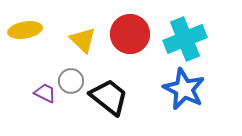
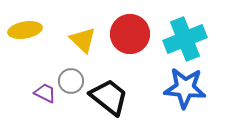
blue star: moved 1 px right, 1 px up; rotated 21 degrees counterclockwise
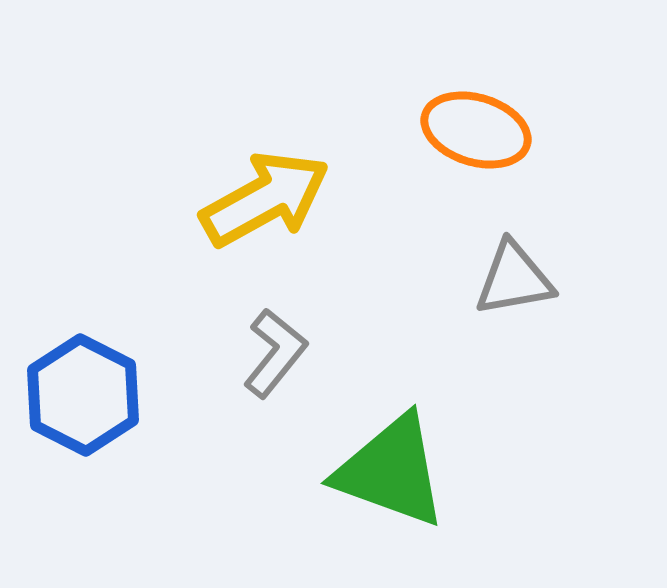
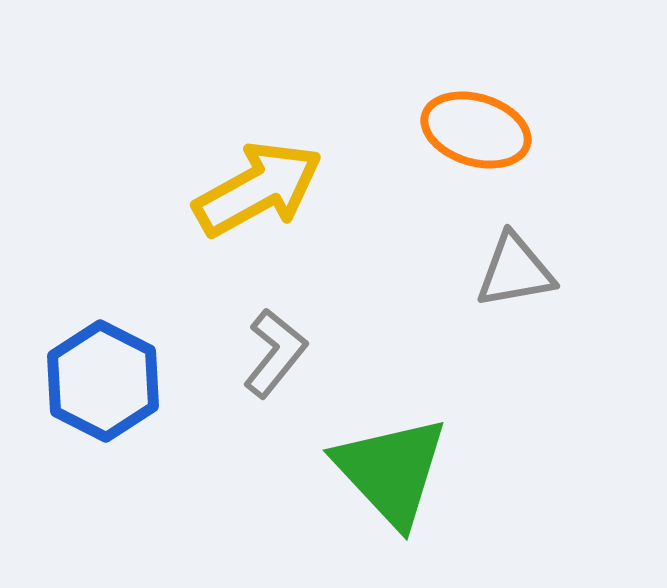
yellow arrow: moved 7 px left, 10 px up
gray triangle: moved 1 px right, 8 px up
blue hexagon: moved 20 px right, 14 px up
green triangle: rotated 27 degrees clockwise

==

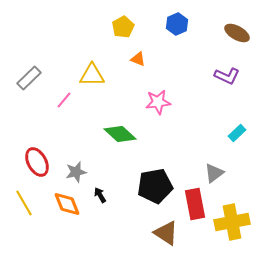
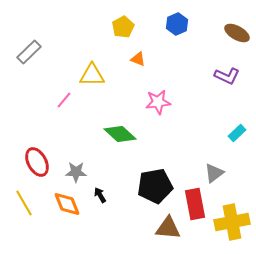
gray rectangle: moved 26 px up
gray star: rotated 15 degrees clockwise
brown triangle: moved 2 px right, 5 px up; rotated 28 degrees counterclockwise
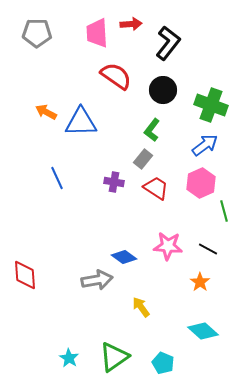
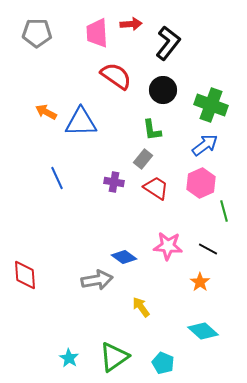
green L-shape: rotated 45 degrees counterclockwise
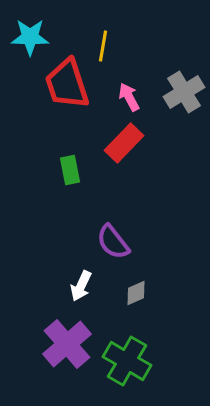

▶ _What the task asks_
Repeat every line from the one containing "gray rectangle: moved 26 px up" down to the one containing "green L-shape: rotated", keeping both of those lines. Leave the pictures out of your answer.

▶ _Solution_
gray rectangle: moved 26 px up
gray star: rotated 15 degrees clockwise
brown triangle: moved 2 px right, 5 px up; rotated 28 degrees counterclockwise
green L-shape: rotated 45 degrees counterclockwise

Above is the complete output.